• [What the exercise asks] Everything in the entries below must be output exactly, apart from the pictures.

• [Input data]
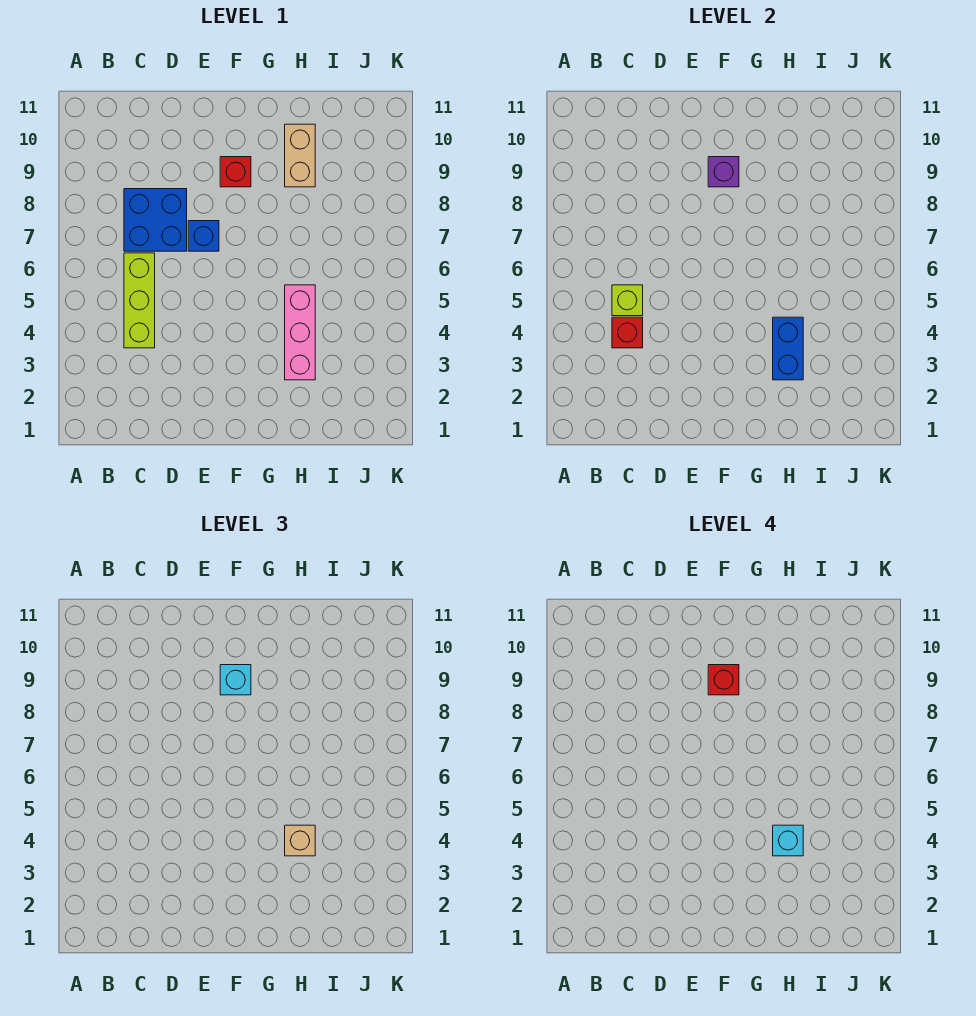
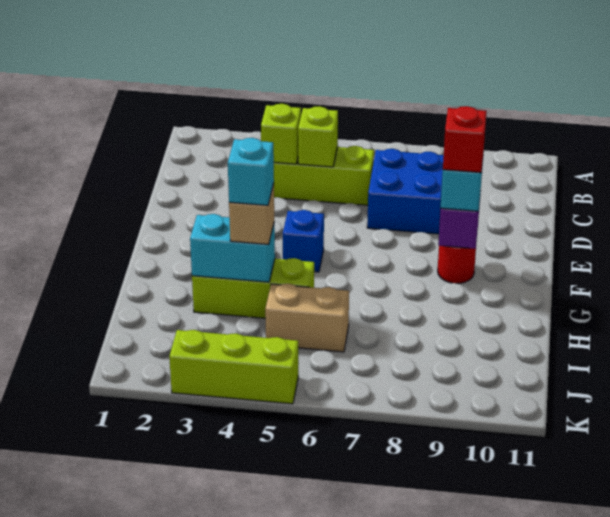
red brick C4 level 2 -> lime brick C4 level 2
blue brick E7 level 1 -> blue brick F5 level 1
red brick F9 level 1 -> red round brick F9 level 1
pink brick H3:H5 level 1 -> lime brick H3:H5 level 1
blue brick H3:H4 level 2 -> cyan brick H3:H4 level 2
tan brick H9:H10 level 1 -> tan brick I5:I6 level 1
none -> lime brick K3:K5 level 1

• [Result of this task]
red brick C4 level 2 -> lime brick C4 level 2
blue brick E7 level 1 -> blue brick F5 level 1
red brick F9 level 1 -> red round brick F9 level 1
pink brick H3:H5 level 1 -> lime brick H3:H5 level 1
blue brick H3:H4 level 2 -> cyan brick H3:H4 level 2
tan brick H9:H10 level 1 -> tan brick I5:I6 level 1
none -> lime brick K3:K5 level 1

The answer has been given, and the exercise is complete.